# What to work on
Reproduce all of the items below word for word, leaving the pictures out of your reply.

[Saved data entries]
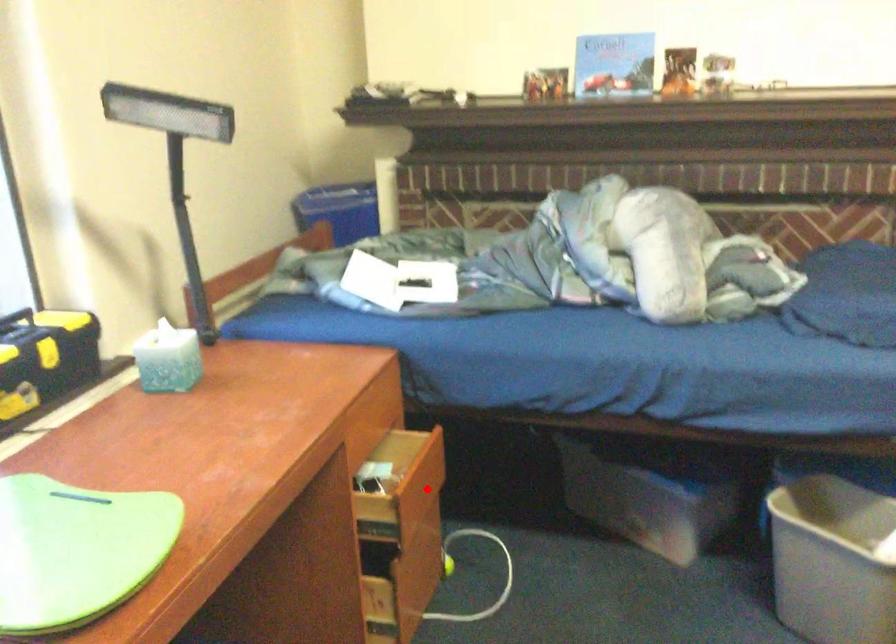
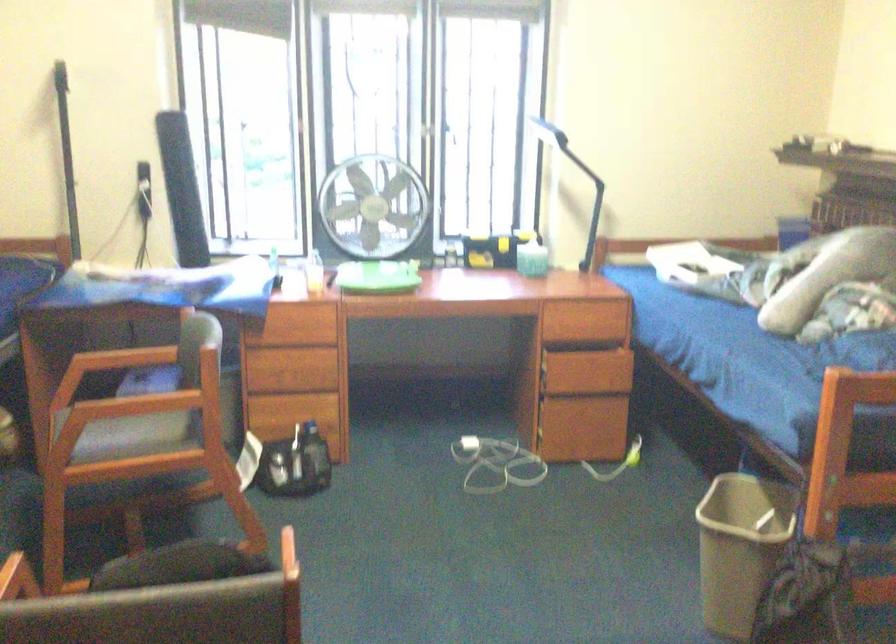
Question: I am providing you with two images of the same scene from different viewpoints. Image1 has a red point marked. In image2, the corresponding 3D location appears at what relative position? Reply with the corresponding letter.

Choices:
 (A) Closer
 (B) Farther

Answer: (B)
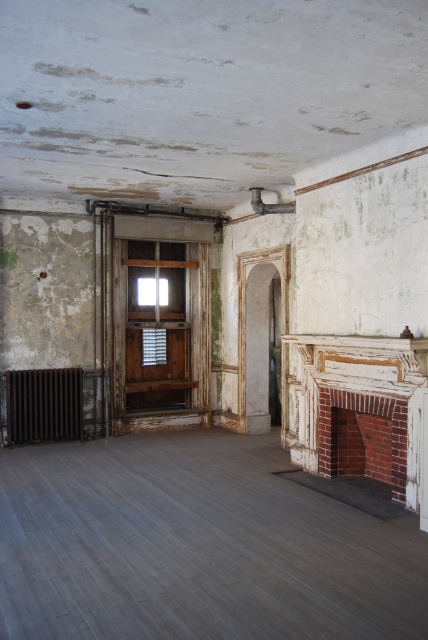
You are standing in the room and notice two points marked on the wall. The first point is at coordinates point (315, 451) and the second is at point (68, 422). From your perspective, which point is closer to you?

Point (315, 451) is in front of point (68, 422), so it is closer to you.

You are standing in the center of the room. Which object is closer to you, the brick fireplace at right or the rusty metal radiator at lower left?

The brick fireplace at right is closer to you because it is in front of the rusty metal radiator at lower left, meaning it is positioned nearer to your current location in the room.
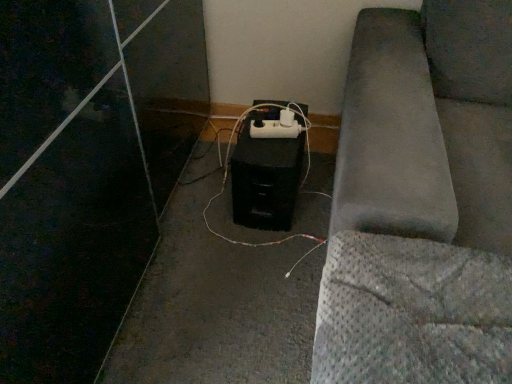
Image resolution: width=512 pixels, height=384 pixels. What are the coordinates of `black plastic computer tower at center` in the screenshot? It's located at (265, 175).

The width and height of the screenshot is (512, 384). What do you see at coordinates (265, 175) in the screenshot? I see `black plastic computer tower at center` at bounding box center [265, 175].

At what (x,y) coordinates should I click in order to perform the action: click on black plastic computer tower at center. Please return your answer as a coordinate pair (x, y). The width and height of the screenshot is (512, 384). Looking at the image, I should click on (265, 175).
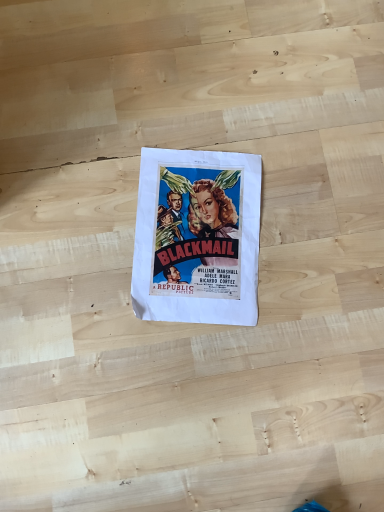
At what (x,y) coordinates should I click in order to perform the action: click on matte paper poster at center. Please return your answer as a coordinate pair (x, y). Image resolution: width=384 pixels, height=512 pixels. Looking at the image, I should click on (197, 237).

What is the approximate height of matte paper poster at center?

The height of matte paper poster at center is 0.47 inches.

This screenshot has width=384, height=512. What do you see at coordinates (197, 237) in the screenshot?
I see `matte paper poster at center` at bounding box center [197, 237].

You are a GUI agent. You are given a task and a screenshot of the screen. Output one action in this format:
    pyautogui.click(x=<x>, y=<y>)
    Task: Click on the matte paper poster at center
    
    Given the screenshot: What is the action you would take?
    pyautogui.click(x=197, y=237)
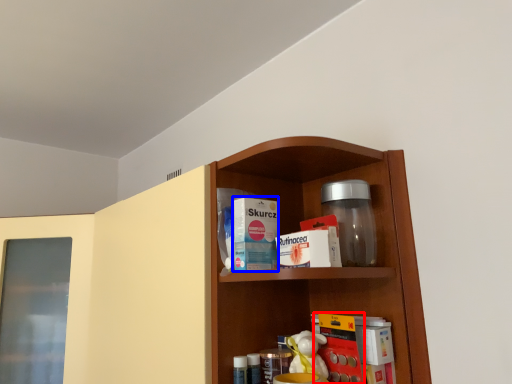
Question: Which object appears farthest to the camera in this image, book (highlighted by a red box) or product (highlighted by a blue box)?

Choices:
 (A) book
 (B) product

Answer: (B)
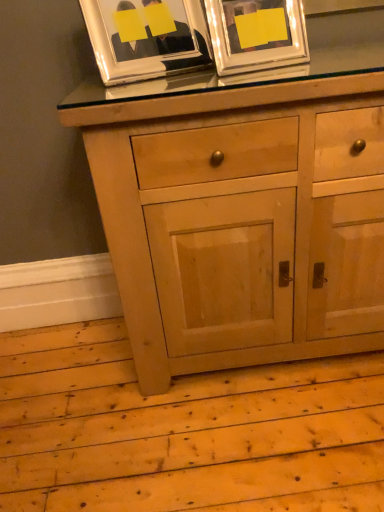
Question: Is metallic silver picture frame at upper center, the first picture frame from the right, wider than natural wood cabinet at center?

Choices:
 (A) no
 (B) yes

Answer: (A)

Question: Can you confirm if metallic silver picture frame at upper center, the first picture frame from the right, is thinner than natural wood cabinet at center?

Choices:
 (A) yes
 (B) no

Answer: (A)

Question: Is natural wood cabinet at center completely or partially inside metallic silver picture frame at upper center, the first picture frame from the right?

Choices:
 (A) yes
 (B) no

Answer: (B)

Question: Is the position of metallic silver picture frame at upper center, the second picture frame viewed from the left, less distant than that of natural wood cabinet at center?

Choices:
 (A) no
 (B) yes

Answer: (A)

Question: From the image's perspective, is metallic silver picture frame at upper center, the first picture frame from the right, beneath natural wood cabinet at center?

Choices:
 (A) no
 (B) yes

Answer: (A)

Question: Can you see metallic silver picture frame at upper center, the second picture frame viewed from the left, touching natural wood cabinet at center?

Choices:
 (A) yes
 (B) no

Answer: (B)

Question: Is natural wood cabinet at center positioned before metallic silver picture frame at upper center, the second picture frame viewed from the left?

Choices:
 (A) yes
 (B) no

Answer: (A)

Question: Is natural wood cabinet at center wider than metallic silver picture frame at upper center, the first picture frame from the right?

Choices:
 (A) no
 (B) yes

Answer: (B)

Question: From the image's perspective, is natural wood cabinet at center on top of metallic silver picture frame at upper center, the second picture frame viewed from the left?

Choices:
 (A) no
 (B) yes

Answer: (A)

Question: Is natural wood cabinet at center at the left side of metallic silver picture frame at upper center, the second picture frame viewed from the left?

Choices:
 (A) yes
 (B) no

Answer: (B)

Question: Is there a large distance between natural wood cabinet at center and metallic silver picture frame at upper center, the first picture frame from the right?

Choices:
 (A) no
 (B) yes

Answer: (A)

Question: Does natural wood cabinet at center have a greater height compared to metallic silver picture frame at upper center, the second picture frame viewed from the left?

Choices:
 (A) yes
 (B) no

Answer: (A)

Question: Can you confirm if natural wood cabinet at center is positioned to the left of silver metallic picture frame at upper left, the 1th picture frame viewed from the left?

Choices:
 (A) no
 (B) yes

Answer: (A)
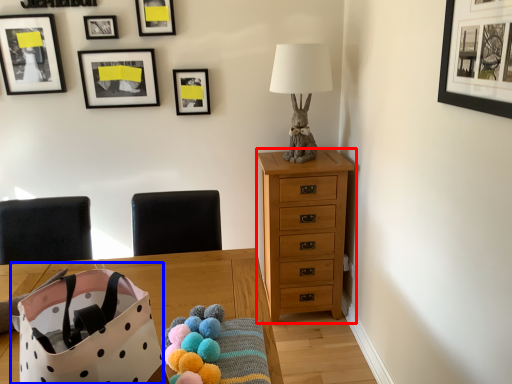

# Result of the task
Question: I am providing you with two images of the same scene from different viewpoints. Image1 has a red point marked. In image2, the corresponding 3D location appears at what relative position? Reply with the corresponding letter.

Choices:
 (A) Closer
 (B) Farther

Answer: (B)
You are standing in the room and notice two points marked on the wall. The first point is at coordinates point (315, 451) and the second is at point (68, 422). From your perspective, which point is closer to you?

Point (315, 451) is in front of point (68, 422), so it is closer to you.

You are standing in the center of the room. Which object is closer to you, the brick fireplace at right or the rusty metal radiator at lower left?

The brick fireplace at right is closer to you because it is in front of the rusty metal radiator at lower left, meaning it is positioned nearer to your current location in the room.
Image resolution: width=512 pixels, height=384 pixels. What are the coordinates of `black plastic computer tower at center` in the screenshot? It's located at (265, 175).

The width and height of the screenshot is (512, 384). What do you see at coordinates (265, 175) in the screenshot? I see `black plastic computer tower at center` at bounding box center [265, 175].

At what (x,y) coordinates should I click in order to perform the action: click on black plastic computer tower at center. Please return your answer as a coordinate pair (x, y). The width and height of the screenshot is (512, 384). Looking at the image, I should click on (265, 175).
At what (x,y) coordinates should I click in order to perform the action: click on matte paper poster at center. Please return your answer as a coordinate pair (x, y). Image resolution: width=384 pixels, height=512 pixels. Looking at the image, I should click on (197, 237).

What is the approximate height of matte paper poster at center?

The height of matte paper poster at center is 0.47 inches.

This screenshot has width=384, height=512. What do you see at coordinates (197, 237) in the screenshot?
I see `matte paper poster at center` at bounding box center [197, 237].

You are a GUI agent. You are given a task and a screenshot of the screen. Output one action in this format:
    pyautogui.click(x=<x>, y=<y>)
    Task: Click on the matte paper poster at center
    
    Given the screenshot: What is the action you would take?
    pyautogui.click(x=197, y=237)
Question: Which object appears farthest to the camera in this image, book (highlighted by a red box) or product (highlighted by a blue box)?

Choices:
 (A) book
 (B) product

Answer: (B)
Question: Is metallic silver picture frame at upper center, the first picture frame from the right, wider than natural wood cabinet at center?

Choices:
 (A) no
 (B) yes

Answer: (A)

Question: Can you confirm if metallic silver picture frame at upper center, the first picture frame from the right, is thinner than natural wood cabinet at center?

Choices:
 (A) yes
 (B) no

Answer: (A)

Question: Is natural wood cabinet at center completely or partially inside metallic silver picture frame at upper center, the first picture frame from the right?

Choices:
 (A) yes
 (B) no

Answer: (B)

Question: Is the position of metallic silver picture frame at upper center, the second picture frame viewed from the left, less distant than that of natural wood cabinet at center?

Choices:
 (A) no
 (B) yes

Answer: (A)

Question: From the image's perspective, is metallic silver picture frame at upper center, the first picture frame from the right, beneath natural wood cabinet at center?

Choices:
 (A) no
 (B) yes

Answer: (A)

Question: Can you see metallic silver picture frame at upper center, the second picture frame viewed from the left, touching natural wood cabinet at center?

Choices:
 (A) yes
 (B) no

Answer: (B)

Question: Is natural wood cabinet at center positioned before metallic silver picture frame at upper center, the second picture frame viewed from the left?

Choices:
 (A) yes
 (B) no

Answer: (A)

Question: Is natural wood cabinet at center wider than metallic silver picture frame at upper center, the first picture frame from the right?

Choices:
 (A) no
 (B) yes

Answer: (B)

Question: From the image's perspective, is natural wood cabinet at center on top of metallic silver picture frame at upper center, the second picture frame viewed from the left?

Choices:
 (A) no
 (B) yes

Answer: (A)

Question: Is natural wood cabinet at center at the left side of metallic silver picture frame at upper center, the second picture frame viewed from the left?

Choices:
 (A) yes
 (B) no

Answer: (B)

Question: Is there a large distance between natural wood cabinet at center and metallic silver picture frame at upper center, the first picture frame from the right?

Choices:
 (A) no
 (B) yes

Answer: (A)

Question: Does natural wood cabinet at center have a greater height compared to metallic silver picture frame at upper center, the second picture frame viewed from the left?

Choices:
 (A) yes
 (B) no

Answer: (A)

Question: Can you confirm if natural wood cabinet at center is positioned to the left of silver metallic picture frame at upper left, the 1th picture frame viewed from the left?

Choices:
 (A) no
 (B) yes

Answer: (A)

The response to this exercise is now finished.